Saved entries -

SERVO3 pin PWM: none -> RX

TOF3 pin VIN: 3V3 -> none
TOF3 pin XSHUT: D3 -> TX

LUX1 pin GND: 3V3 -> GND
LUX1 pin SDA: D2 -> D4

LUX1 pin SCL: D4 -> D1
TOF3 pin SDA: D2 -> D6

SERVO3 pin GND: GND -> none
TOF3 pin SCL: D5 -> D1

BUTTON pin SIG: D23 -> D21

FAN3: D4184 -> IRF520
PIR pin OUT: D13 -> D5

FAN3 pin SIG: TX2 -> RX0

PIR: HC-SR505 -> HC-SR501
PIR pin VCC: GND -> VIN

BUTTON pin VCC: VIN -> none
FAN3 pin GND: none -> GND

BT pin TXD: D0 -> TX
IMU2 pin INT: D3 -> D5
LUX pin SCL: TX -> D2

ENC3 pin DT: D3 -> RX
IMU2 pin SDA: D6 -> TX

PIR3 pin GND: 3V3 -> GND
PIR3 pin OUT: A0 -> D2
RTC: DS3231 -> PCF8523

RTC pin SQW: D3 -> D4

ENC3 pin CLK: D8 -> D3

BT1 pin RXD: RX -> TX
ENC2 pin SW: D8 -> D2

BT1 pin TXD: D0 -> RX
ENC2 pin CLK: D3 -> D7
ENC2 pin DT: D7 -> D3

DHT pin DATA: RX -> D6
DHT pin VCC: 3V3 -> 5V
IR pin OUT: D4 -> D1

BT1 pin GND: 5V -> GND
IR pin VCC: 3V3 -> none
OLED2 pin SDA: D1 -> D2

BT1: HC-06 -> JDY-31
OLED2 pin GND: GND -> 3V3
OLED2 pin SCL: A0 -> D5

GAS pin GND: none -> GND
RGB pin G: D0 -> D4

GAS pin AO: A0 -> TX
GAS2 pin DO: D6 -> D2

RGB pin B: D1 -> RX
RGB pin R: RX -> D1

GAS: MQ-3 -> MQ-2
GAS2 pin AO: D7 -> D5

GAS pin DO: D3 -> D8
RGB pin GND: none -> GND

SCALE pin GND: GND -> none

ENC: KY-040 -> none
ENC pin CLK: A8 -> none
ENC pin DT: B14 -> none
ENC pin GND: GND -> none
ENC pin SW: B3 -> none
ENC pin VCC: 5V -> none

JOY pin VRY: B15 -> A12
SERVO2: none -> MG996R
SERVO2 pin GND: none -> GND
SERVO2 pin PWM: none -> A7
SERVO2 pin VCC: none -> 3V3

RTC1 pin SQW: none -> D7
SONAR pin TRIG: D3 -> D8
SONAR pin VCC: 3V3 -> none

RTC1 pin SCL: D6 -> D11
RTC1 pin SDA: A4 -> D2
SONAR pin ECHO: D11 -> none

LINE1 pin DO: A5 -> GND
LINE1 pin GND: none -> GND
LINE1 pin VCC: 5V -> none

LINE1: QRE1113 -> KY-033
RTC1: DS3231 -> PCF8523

WHAT YOU ARE ASKED TO DO - Report every line of the records that contains the word "BUTTON".

ANSWER TO THE PROBLEM -
BUTTON pin SIG: D23 -> D21
BUTTON pin VCC: VIN -> none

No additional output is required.